_What needs to be done_:
Below is a listing; write it out exactly and drop any images from it.

_Source data_:

□ □ □ □

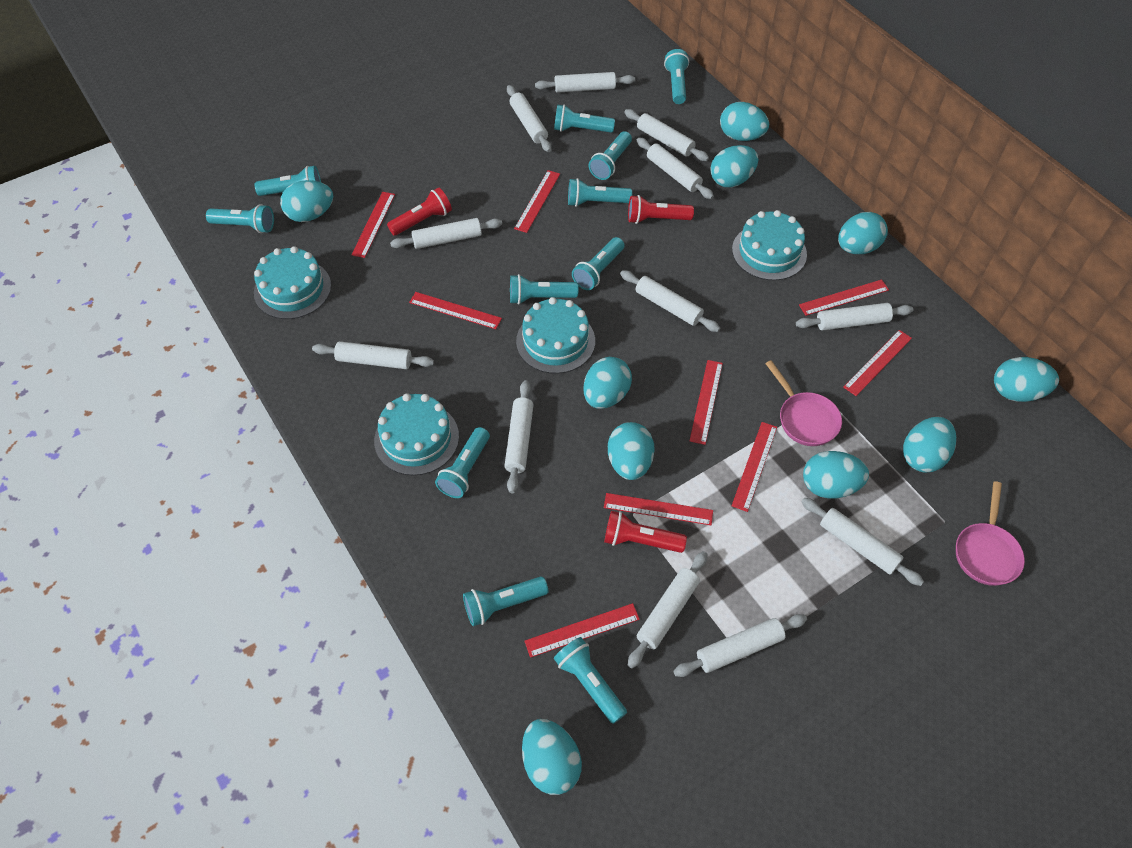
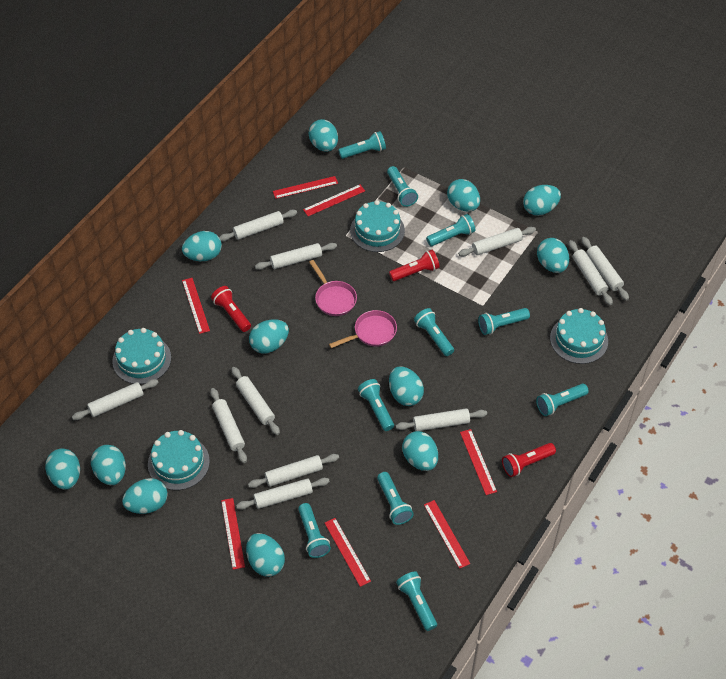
red ruler: 9 -> 7
turquoise egg: 10 -> 12
turquoise flashlight: 11 -> 10
white rolling pin: 12 -> 11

□ □ □ □

_Result of this task_:
red ruler: 9 -> 7
turquoise egg: 10 -> 12
turquoise flashlight: 11 -> 10
white rolling pin: 12 -> 11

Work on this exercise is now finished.